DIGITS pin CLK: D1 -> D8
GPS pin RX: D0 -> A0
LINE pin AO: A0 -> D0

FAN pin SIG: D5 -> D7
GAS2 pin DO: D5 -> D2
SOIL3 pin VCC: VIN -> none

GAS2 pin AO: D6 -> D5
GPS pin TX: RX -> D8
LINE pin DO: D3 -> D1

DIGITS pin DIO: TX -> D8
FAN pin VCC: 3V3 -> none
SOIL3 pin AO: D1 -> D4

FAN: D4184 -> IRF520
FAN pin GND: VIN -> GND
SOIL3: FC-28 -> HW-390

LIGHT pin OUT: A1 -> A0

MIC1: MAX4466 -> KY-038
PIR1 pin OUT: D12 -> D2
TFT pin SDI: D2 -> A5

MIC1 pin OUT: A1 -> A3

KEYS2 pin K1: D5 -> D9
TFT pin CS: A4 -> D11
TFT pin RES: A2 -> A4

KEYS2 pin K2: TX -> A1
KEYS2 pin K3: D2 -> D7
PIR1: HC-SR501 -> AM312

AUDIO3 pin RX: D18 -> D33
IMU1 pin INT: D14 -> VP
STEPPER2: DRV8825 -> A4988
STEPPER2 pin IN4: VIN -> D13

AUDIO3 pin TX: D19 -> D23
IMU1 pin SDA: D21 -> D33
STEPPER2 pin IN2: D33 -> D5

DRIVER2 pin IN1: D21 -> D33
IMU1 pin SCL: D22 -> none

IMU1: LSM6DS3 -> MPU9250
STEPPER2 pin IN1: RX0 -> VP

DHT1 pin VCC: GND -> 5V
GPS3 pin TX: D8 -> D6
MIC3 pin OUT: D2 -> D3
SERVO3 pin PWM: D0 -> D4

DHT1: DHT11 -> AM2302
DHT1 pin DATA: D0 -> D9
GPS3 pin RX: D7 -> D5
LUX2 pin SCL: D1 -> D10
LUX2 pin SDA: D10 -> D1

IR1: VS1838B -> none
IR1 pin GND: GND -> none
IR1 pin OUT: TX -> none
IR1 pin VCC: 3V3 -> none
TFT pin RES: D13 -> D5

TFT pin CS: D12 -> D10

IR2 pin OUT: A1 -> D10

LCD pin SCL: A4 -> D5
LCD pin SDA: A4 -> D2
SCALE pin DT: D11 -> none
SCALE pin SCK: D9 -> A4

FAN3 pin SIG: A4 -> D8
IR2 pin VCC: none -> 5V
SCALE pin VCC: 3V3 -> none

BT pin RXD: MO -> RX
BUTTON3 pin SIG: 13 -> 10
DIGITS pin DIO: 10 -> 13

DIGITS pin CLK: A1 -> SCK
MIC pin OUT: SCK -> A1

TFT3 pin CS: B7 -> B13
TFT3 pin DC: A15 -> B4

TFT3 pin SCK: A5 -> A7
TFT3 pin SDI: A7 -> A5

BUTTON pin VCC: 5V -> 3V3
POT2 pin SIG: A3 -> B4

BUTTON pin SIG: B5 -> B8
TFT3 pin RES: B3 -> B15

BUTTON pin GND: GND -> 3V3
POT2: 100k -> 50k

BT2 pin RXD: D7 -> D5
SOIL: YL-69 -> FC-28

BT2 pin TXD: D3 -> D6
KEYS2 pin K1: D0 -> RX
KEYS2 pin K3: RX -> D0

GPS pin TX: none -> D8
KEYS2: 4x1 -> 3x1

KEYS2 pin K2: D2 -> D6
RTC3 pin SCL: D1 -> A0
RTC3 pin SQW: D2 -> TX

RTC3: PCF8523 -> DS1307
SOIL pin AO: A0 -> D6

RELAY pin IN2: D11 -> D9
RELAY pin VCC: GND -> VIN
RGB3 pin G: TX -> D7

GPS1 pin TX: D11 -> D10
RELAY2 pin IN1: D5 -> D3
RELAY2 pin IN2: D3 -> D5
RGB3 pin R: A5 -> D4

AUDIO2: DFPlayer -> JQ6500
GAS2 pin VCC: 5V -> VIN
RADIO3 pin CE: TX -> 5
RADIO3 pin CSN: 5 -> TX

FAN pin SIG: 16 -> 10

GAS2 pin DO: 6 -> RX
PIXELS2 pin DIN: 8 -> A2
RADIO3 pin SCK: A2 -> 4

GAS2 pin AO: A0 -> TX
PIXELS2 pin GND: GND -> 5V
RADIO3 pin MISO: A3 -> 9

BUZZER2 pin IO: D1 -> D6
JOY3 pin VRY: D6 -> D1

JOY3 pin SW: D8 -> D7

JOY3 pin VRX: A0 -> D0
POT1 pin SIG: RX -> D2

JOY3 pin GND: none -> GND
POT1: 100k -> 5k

Work to complete → What do the lines above say from the one containing "IMU1 pin SDA: D21 -> D33" down to the one containing "RTC3 pin SQW: D2 -> TX"? Return them exactly, both end lines included, and only them.

Answer to this exercise →
IMU1 pin SDA: D21 -> D33
STEPPER2 pin IN2: D33 -> D5

DRIVER2 pin IN1: D21 -> D33
IMU1 pin SCL: D22 -> none

IMU1: LSM6DS3 -> MPU9250
STEPPER2 pin IN1: RX0 -> VP

DHT1 pin VCC: GND -> 5V
GPS3 pin TX: D8 -> D6
MIC3 pin OUT: D2 -> D3
SERVO3 pin PWM: D0 -> D4

DHT1: DHT11 -> AM2302
DHT1 pin DATA: D0 -> D9
GPS3 pin RX: D7 -> D5
LUX2 pin SCL: D1 -> D10
LUX2 pin SDA: D10 -> D1

IR1: VS1838B -> none
IR1 pin GND: GND -> none
IR1 pin OUT: TX -> none
IR1 pin VCC: 3V3 -> none
TFT pin RES: D13 -> D5

TFT pin CS: D12 -> D10

IR2 pin OUT: A1 -> D10

LCD pin SCL: A4 -> D5
LCD pin SDA: A4 -> D2
SCALE pin DT: D11 -> none
SCALE pin SCK: D9 -> A4

FAN3 pin SIG: A4 -> D8
IR2 pin VCC: none -> 5V
SCALE pin VCC: 3V3 -> none

BT pin RXD: MO -> RX
BUTTON3 pin SIG: 13 -> 10
DIGITS pin DIO: 10 -> 13

DIGITS pin CLK: A1 -> SCK
MIC pin OUT: SCK -> A1

TFT3 pin CS: B7 -> B13
TFT3 pin DC: A15 -> B4

TFT3 pin SCK: A5 -> A7
TFT3 pin SDI: A7 -> A5

BUTTON pin VCC: 5V -> 3V3
POT2 pin SIG: A3 -> B4

BUTTON pin SIG: B5 -> B8
TFT3 pin RES: B3 -> B15

BUTTON pin GND: GND -> 3V3
POT2: 100k -> 50k

BT2 pin RXD: D7 -> D5
SOIL: YL-69 -> FC-28

BT2 pin TXD: D3 -> D6
KEYS2 pin K1: D0 -> RX
KEYS2 pin K3: RX -> D0

GPS pin TX: none -> D8
KEYS2: 4x1 -> 3x1

KEYS2 pin K2: D2 -> D6
RTC3 pin SCL: D1 -> A0
RTC3 pin SQW: D2 -> TX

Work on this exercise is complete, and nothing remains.